§ What needs to be done: Look for the line containing "brown calculator: 8 -> 9" in the entries below, then print that line and all that follow it exactly.
[[ Input records, beginning ]]
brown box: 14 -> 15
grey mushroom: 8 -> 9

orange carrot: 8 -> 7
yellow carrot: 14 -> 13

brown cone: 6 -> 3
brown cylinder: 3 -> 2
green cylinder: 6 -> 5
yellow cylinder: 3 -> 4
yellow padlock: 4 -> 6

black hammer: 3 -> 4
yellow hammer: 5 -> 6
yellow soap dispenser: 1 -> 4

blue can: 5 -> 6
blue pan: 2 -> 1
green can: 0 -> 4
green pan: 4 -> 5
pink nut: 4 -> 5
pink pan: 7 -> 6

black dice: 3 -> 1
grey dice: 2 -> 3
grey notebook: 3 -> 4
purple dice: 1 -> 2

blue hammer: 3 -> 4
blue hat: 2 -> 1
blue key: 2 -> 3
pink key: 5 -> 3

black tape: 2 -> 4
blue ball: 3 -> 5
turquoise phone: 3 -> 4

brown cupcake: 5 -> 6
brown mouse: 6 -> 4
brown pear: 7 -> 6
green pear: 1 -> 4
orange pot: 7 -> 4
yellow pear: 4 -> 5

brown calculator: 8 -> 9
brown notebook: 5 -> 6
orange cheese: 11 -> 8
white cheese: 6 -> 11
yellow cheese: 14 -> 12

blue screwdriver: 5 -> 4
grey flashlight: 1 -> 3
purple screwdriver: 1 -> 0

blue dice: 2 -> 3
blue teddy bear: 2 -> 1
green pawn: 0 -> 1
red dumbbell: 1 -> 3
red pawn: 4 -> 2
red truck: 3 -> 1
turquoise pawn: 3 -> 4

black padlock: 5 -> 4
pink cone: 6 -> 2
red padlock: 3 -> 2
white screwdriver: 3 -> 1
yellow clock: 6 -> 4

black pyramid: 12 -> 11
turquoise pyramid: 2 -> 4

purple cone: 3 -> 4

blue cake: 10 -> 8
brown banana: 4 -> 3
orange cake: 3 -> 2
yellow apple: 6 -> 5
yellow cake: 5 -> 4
[[ Input records, end ]]
§ Solution for this task:
brown calculator: 8 -> 9
brown notebook: 5 -> 6
orange cheese: 11 -> 8
white cheese: 6 -> 11
yellow cheese: 14 -> 12

blue screwdriver: 5 -> 4
grey flashlight: 1 -> 3
purple screwdriver: 1 -> 0

blue dice: 2 -> 3
blue teddy bear: 2 -> 1
green pawn: 0 -> 1
red dumbbell: 1 -> 3
red pawn: 4 -> 2
red truck: 3 -> 1
turquoise pawn: 3 -> 4

black padlock: 5 -> 4
pink cone: 6 -> 2
red padlock: 3 -> 2
white screwdriver: 3 -> 1
yellow clock: 6 -> 4

black pyramid: 12 -> 11
turquoise pyramid: 2 -> 4

purple cone: 3 -> 4

blue cake: 10 -> 8
brown banana: 4 -> 3
orange cake: 3 -> 2
yellow apple: 6 -> 5
yellow cake: 5 -> 4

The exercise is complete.